• Problem
Please reproduce, exactly and in full, the lines running from the one that contains "building: [397,119,446,172] ->" to the end of the entries.

Saved data entries
Start of Block

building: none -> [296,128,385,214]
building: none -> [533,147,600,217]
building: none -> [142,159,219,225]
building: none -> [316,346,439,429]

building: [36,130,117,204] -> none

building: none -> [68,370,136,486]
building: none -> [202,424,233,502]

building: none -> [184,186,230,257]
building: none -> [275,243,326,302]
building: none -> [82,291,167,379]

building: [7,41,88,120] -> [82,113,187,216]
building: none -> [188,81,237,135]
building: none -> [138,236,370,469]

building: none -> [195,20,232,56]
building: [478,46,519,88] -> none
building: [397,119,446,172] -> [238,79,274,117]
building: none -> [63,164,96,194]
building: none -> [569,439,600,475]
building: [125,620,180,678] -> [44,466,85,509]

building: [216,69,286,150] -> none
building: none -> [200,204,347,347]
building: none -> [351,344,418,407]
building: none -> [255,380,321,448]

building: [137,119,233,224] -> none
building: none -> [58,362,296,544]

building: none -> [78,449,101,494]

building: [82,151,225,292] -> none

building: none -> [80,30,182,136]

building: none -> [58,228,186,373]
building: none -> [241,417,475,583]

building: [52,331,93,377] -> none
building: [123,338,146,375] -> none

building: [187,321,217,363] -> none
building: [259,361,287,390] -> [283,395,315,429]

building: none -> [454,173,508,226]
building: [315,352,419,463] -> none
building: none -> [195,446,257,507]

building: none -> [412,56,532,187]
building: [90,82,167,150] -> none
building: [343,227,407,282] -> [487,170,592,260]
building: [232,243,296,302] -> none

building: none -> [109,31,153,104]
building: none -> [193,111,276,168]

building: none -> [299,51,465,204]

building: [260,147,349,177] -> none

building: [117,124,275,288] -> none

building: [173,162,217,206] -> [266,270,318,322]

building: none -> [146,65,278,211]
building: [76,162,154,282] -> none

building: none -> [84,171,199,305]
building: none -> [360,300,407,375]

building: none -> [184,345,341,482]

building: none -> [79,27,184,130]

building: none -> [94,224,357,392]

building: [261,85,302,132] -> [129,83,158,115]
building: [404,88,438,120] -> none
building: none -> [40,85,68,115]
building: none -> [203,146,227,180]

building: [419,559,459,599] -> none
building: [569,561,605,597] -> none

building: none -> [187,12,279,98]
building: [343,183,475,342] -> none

End of Block

• Output for this exercise
building: [397,119,446,172] -> [238,79,274,117]
building: none -> [63,164,96,194]
building: none -> [569,439,600,475]
building: [125,620,180,678] -> [44,466,85,509]

building: [216,69,286,150] -> none
building: none -> [200,204,347,347]
building: none -> [351,344,418,407]
building: none -> [255,380,321,448]

building: [137,119,233,224] -> none
building: none -> [58,362,296,544]

building: none -> [78,449,101,494]

building: [82,151,225,292] -> none

building: none -> [80,30,182,136]

building: none -> [58,228,186,373]
building: none -> [241,417,475,583]

building: [52,331,93,377] -> none
building: [123,338,146,375] -> none

building: [187,321,217,363] -> none
building: [259,361,287,390] -> [283,395,315,429]

building: none -> [454,173,508,226]
building: [315,352,419,463] -> none
building: none -> [195,446,257,507]

building: none -> [412,56,532,187]
building: [90,82,167,150] -> none
building: [343,227,407,282] -> [487,170,592,260]
building: [232,243,296,302] -> none

building: none -> [109,31,153,104]
building: none -> [193,111,276,168]

building: none -> [299,51,465,204]

building: [260,147,349,177] -> none

building: [117,124,275,288] -> none

building: [173,162,217,206] -> [266,270,318,322]

building: none -> [146,65,278,211]
building: [76,162,154,282] -> none

building: none -> [84,171,199,305]
building: none -> [360,300,407,375]

building: none -> [184,345,341,482]

building: none -> [79,27,184,130]

building: none -> [94,224,357,392]

building: [261,85,302,132] -> [129,83,158,115]
building: [404,88,438,120] -> none
building: none -> [40,85,68,115]
building: none -> [203,146,227,180]

building: [419,559,459,599] -> none
building: [569,561,605,597] -> none

building: none -> [187,12,279,98]
building: [343,183,475,342] -> none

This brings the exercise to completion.